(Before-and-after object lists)
Start of Block

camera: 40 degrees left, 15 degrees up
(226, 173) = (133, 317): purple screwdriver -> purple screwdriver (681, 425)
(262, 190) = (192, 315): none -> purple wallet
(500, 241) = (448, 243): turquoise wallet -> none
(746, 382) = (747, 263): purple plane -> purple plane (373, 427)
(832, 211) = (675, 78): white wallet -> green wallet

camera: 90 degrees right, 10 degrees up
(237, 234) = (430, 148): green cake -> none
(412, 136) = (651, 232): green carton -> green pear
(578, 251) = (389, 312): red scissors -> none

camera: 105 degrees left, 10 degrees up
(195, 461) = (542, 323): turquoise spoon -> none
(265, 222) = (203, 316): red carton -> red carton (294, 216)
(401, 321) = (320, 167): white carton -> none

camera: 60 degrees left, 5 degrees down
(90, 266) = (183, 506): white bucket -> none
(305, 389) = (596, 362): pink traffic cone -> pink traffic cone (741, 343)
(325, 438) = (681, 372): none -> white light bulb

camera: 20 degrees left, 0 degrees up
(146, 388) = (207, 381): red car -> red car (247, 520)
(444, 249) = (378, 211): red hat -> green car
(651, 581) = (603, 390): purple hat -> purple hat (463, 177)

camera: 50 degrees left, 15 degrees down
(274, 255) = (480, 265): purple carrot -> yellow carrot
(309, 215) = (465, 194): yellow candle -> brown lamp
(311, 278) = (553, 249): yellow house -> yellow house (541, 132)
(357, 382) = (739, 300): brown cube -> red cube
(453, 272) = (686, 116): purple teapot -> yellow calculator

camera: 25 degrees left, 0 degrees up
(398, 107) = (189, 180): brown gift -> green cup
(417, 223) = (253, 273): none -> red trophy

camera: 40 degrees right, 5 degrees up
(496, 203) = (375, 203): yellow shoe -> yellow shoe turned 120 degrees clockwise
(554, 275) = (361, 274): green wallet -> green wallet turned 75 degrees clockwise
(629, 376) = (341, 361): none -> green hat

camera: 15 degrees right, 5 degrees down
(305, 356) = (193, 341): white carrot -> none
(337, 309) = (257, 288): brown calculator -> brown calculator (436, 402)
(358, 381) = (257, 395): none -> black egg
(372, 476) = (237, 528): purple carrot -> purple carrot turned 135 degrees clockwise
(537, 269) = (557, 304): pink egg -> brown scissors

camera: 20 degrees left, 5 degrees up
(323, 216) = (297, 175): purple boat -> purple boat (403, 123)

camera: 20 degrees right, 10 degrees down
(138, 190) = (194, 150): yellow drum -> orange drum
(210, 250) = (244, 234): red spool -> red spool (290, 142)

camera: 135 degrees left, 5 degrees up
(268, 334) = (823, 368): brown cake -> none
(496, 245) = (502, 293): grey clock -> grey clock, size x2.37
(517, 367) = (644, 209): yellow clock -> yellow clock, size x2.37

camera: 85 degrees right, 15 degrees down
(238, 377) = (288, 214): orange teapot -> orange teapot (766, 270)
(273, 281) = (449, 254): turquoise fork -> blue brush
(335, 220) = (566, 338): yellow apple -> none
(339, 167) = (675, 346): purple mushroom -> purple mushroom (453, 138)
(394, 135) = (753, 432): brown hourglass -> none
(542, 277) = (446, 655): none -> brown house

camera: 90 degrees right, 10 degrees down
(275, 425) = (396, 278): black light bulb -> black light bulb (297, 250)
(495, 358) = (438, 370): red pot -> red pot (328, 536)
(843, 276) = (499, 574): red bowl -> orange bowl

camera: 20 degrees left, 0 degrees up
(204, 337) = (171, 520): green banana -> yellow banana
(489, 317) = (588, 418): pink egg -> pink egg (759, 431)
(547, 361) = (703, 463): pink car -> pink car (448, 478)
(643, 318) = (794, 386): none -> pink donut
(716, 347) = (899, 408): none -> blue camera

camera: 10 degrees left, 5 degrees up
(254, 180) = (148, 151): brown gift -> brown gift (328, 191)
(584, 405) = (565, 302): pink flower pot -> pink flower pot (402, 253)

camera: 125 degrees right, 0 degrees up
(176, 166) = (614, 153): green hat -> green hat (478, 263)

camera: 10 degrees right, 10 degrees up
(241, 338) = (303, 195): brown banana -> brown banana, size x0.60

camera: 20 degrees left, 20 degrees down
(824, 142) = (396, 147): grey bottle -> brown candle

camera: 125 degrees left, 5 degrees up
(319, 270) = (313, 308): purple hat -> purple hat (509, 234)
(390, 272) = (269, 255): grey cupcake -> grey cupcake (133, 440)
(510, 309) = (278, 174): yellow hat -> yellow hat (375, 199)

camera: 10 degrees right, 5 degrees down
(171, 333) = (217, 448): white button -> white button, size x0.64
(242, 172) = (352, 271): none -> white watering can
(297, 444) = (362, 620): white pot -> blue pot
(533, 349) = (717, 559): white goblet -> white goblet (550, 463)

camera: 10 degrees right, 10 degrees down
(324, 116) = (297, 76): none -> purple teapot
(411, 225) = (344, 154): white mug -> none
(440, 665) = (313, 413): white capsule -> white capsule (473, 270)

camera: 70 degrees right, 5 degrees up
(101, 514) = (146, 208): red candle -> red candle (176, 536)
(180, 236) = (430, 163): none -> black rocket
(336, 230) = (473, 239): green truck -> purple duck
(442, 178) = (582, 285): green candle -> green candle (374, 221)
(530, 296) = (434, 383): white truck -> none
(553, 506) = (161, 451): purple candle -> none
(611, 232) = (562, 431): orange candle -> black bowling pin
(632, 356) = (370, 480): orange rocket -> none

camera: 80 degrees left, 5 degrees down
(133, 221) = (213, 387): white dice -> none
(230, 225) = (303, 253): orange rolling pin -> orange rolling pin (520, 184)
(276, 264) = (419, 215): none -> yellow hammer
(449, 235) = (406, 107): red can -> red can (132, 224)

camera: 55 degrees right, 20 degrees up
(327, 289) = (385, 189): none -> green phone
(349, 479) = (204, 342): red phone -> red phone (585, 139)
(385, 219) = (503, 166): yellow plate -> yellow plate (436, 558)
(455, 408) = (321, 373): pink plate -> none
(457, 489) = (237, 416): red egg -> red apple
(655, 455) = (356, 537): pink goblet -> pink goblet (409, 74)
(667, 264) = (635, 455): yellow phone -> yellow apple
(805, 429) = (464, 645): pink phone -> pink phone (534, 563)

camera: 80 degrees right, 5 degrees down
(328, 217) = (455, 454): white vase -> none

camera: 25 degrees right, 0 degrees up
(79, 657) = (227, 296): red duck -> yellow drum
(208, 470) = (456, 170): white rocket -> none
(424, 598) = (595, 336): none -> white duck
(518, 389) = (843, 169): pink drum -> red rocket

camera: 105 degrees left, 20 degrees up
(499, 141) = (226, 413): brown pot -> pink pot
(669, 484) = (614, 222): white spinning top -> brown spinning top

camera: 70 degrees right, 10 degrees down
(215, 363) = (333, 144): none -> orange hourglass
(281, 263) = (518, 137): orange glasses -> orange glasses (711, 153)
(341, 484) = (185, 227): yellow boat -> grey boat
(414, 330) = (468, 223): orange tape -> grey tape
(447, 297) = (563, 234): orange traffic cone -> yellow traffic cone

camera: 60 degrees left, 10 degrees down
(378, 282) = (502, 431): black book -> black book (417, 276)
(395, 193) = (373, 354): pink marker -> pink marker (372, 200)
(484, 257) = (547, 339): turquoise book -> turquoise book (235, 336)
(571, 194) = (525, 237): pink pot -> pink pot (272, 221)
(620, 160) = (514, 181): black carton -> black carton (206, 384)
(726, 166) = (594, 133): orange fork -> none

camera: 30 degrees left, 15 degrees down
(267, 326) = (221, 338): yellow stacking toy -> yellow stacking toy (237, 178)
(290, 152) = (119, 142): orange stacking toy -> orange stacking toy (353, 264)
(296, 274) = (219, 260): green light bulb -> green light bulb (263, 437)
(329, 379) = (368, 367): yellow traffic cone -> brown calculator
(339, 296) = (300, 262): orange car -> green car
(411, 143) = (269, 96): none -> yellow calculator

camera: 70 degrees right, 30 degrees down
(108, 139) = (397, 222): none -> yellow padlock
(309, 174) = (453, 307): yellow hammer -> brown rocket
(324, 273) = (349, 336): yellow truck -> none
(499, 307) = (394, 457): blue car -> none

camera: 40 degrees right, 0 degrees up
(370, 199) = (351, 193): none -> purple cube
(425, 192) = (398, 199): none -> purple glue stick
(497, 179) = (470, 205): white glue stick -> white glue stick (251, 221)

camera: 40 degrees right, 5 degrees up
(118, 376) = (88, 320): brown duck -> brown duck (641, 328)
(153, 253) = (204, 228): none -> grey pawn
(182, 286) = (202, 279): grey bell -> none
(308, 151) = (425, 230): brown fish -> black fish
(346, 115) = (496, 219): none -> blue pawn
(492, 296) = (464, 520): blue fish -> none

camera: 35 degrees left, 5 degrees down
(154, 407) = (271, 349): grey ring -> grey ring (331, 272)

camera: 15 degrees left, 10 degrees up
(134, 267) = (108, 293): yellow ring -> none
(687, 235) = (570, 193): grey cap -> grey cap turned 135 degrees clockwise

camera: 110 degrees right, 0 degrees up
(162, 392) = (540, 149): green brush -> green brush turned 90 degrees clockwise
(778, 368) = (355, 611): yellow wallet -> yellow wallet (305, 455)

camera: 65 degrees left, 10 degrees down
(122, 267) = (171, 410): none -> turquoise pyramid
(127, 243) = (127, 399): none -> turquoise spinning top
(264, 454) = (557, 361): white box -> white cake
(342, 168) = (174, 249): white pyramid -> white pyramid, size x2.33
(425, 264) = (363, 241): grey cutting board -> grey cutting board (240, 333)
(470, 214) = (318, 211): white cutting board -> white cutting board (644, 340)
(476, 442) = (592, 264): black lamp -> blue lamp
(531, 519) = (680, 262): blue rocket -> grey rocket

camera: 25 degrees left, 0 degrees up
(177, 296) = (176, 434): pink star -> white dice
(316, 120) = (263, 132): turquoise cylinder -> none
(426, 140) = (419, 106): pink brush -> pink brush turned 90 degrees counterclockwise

End of Block

YOUR INSTRUCTIONS
Print exactly the lines above from the one with "(171, 333) = (217, 448): white" to the one with "(530, 296) = (434, 383): white truck -> none", including both.

OUTPUT FOR THIS TASK
(171, 333) = (217, 448): white button -> white button, size x0.64
(242, 172) = (352, 271): none -> white watering can
(297, 444) = (362, 620): white pot -> blue pot
(533, 349) = (717, 559): white goblet -> white goblet (550, 463)

camera: 10 degrees right, 10 degrees down
(324, 116) = (297, 76): none -> purple teapot
(411, 225) = (344, 154): white mug -> none
(440, 665) = (313, 413): white capsule -> white capsule (473, 270)

camera: 70 degrees right, 5 degrees up
(101, 514) = (146, 208): red candle -> red candle (176, 536)
(180, 236) = (430, 163): none -> black rocket
(336, 230) = (473, 239): green truck -> purple duck
(442, 178) = (582, 285): green candle -> green candle (374, 221)
(530, 296) = (434, 383): white truck -> none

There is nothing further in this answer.